Please restate the material below word for word, from the first line through the one that contains "turquoise truck: 2 -> 0", inclusive.

....

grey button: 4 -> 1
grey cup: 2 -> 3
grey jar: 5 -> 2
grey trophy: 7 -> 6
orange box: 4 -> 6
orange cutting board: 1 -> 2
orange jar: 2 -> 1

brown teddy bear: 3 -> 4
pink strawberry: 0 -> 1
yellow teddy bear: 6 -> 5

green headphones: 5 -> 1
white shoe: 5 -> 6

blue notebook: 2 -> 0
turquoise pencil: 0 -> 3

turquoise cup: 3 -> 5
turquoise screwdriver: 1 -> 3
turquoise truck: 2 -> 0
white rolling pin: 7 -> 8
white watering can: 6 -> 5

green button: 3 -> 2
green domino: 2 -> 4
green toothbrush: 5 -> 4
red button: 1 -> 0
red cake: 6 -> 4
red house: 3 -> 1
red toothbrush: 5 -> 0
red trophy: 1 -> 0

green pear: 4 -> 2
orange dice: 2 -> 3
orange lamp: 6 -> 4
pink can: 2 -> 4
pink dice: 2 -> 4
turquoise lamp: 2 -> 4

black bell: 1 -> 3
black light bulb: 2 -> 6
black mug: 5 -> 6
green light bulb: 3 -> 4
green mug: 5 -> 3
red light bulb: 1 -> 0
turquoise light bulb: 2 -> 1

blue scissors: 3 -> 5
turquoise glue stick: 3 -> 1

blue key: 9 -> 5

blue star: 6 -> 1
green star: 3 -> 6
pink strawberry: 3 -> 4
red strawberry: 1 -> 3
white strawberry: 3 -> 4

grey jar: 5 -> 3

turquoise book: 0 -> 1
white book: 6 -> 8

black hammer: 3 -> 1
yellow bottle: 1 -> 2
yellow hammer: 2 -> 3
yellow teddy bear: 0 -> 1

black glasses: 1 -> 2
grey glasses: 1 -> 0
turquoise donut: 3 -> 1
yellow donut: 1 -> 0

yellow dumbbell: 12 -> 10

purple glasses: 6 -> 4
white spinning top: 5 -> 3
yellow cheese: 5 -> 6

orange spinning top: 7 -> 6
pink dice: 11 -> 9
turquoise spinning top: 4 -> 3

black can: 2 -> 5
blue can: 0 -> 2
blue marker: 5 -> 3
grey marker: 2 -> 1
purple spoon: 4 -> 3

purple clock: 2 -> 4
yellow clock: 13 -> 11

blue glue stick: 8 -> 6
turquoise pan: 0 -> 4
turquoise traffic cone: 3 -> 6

....

▸ Solution for this task:
grey button: 4 -> 1
grey cup: 2 -> 3
grey jar: 5 -> 2
grey trophy: 7 -> 6
orange box: 4 -> 6
orange cutting board: 1 -> 2
orange jar: 2 -> 1

brown teddy bear: 3 -> 4
pink strawberry: 0 -> 1
yellow teddy bear: 6 -> 5

green headphones: 5 -> 1
white shoe: 5 -> 6

blue notebook: 2 -> 0
turquoise pencil: 0 -> 3

turquoise cup: 3 -> 5
turquoise screwdriver: 1 -> 3
turquoise truck: 2 -> 0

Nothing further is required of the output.